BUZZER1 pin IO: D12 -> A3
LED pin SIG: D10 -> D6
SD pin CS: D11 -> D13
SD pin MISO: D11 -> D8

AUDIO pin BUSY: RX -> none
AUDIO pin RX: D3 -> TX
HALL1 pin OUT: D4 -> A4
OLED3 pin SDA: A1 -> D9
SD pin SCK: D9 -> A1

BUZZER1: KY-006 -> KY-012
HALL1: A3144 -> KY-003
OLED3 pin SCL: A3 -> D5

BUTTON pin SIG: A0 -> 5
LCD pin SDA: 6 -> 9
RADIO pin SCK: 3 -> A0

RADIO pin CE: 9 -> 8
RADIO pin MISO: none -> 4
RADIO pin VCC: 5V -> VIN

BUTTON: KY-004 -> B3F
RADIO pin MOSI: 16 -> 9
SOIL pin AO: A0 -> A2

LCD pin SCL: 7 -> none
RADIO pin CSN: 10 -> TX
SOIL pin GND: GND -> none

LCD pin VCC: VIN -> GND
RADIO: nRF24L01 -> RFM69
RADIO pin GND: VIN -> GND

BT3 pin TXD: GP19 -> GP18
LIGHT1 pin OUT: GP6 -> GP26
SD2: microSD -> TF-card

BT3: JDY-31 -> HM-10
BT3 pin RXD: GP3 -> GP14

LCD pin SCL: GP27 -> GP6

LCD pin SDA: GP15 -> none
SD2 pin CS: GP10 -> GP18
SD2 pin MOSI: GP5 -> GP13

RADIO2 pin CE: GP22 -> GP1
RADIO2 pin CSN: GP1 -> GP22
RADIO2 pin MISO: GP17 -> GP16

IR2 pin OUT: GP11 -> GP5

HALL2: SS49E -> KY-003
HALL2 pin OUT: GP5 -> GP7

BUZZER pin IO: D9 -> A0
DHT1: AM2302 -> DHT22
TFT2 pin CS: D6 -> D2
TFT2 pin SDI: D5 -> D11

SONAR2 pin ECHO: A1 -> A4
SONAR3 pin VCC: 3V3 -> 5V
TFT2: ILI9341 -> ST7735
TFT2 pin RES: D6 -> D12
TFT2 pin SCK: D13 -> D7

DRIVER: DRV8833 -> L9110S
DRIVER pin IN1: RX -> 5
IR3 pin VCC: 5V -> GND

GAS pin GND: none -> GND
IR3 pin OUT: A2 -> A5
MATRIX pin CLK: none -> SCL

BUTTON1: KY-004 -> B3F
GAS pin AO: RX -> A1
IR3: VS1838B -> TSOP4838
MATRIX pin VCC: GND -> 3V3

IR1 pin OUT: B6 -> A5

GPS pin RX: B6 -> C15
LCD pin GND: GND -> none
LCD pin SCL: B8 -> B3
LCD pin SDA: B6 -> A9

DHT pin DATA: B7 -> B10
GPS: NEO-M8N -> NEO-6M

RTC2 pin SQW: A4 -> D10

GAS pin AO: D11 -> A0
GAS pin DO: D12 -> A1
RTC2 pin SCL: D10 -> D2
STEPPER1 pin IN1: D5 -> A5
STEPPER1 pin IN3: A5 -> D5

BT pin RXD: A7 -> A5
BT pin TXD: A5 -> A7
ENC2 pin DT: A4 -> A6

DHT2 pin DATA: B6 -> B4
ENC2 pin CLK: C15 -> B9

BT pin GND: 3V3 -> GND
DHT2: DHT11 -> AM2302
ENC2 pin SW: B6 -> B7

=====

## What needs to be done
Copy each line of the entries exactly.

## Expected answer
BUZZER1 pin IO: D12 -> A3
LED pin SIG: D10 -> D6
SD pin CS: D11 -> D13
SD pin MISO: D11 -> D8

AUDIO pin BUSY: RX -> none
AUDIO pin RX: D3 -> TX
HALL1 pin OUT: D4 -> A4
OLED3 pin SDA: A1 -> D9
SD pin SCK: D9 -> A1

BUZZER1: KY-006 -> KY-012
HALL1: A3144 -> KY-003
OLED3 pin SCL: A3 -> D5

BUTTON pin SIG: A0 -> 5
LCD pin SDA: 6 -> 9
RADIO pin SCK: 3 -> A0

RADIO pin CE: 9 -> 8
RADIO pin MISO: none -> 4
RADIO pin VCC: 5V -> VIN

BUTTON: KY-004 -> B3F
RADIO pin MOSI: 16 -> 9
SOIL pin AO: A0 -> A2

LCD pin SCL: 7 -> none
RADIO pin CSN: 10 -> TX
SOIL pin GND: GND -> none

LCD pin VCC: VIN -> GND
RADIO: nRF24L01 -> RFM69
RADIO pin GND: VIN -> GND

BT3 pin TXD: GP19 -> GP18
LIGHT1 pin OUT: GP6 -> GP26
SD2: microSD -> TF-card

BT3: JDY-31 -> HM-10
BT3 pin RXD: GP3 -> GP14

LCD pin SCL: GP27 -> GP6

LCD pin SDA: GP15 -> none
SD2 pin CS: GP10 -> GP18
SD2 pin MOSI: GP5 -> GP13

RADIO2 pin CE: GP22 -> GP1
RADIO2 pin CSN: GP1 -> GP22
RADIO2 pin MISO: GP17 -> GP16

IR2 pin OUT: GP11 -> GP5

HALL2: SS49E -> KY-003
HALL2 pin OUT: GP5 -> GP7

BUZZER pin IO: D9 -> A0
DHT1: AM2302 -> DHT22
TFT2 pin CS: D6 -> D2
TFT2 pin SDI: D5 -> D11

SONAR2 pin ECHO: A1 -> A4
SONAR3 pin VCC: 3V3 -> 5V
TFT2: ILI9341 -> ST7735
TFT2 pin RES: D6 -> D12
TFT2 pin SCK: D13 -> D7

DRIVER: DRV8833 -> L9110S
DRIVER pin IN1: RX -> 5
IR3 pin VCC: 5V -> GND

GAS pin GND: none -> GND
IR3 pin OUT: A2 -> A5
MATRIX pin CLK: none -> SCL

BUTTON1: KY-004 -> B3F
GAS pin AO: RX -> A1
IR3: VS1838B -> TSOP4838
MATRIX pin VCC: GND -> 3V3

IR1 pin OUT: B6 -> A5

GPS pin RX: B6 -> C15
LCD pin GND: GND -> none
LCD pin SCL: B8 -> B3
LCD pin SDA: B6 -> A9

DHT pin DATA: B7 -> B10
GPS: NEO-M8N -> NEO-6M

RTC2 pin SQW: A4 -> D10

GAS pin AO: D11 -> A0
GAS pin DO: D12 -> A1
RTC2 pin SCL: D10 -> D2
STEPPER1 pin IN1: D5 -> A5
STEPPER1 pin IN3: A5 -> D5

BT pin RXD: A7 -> A5
BT pin TXD: A5 -> A7
ENC2 pin DT: A4 -> A6

DHT2 pin DATA: B6 -> B4
ENC2 pin CLK: C15 -> B9

BT pin GND: 3V3 -> GND
DHT2: DHT11 -> AM2302
ENC2 pin SW: B6 -> B7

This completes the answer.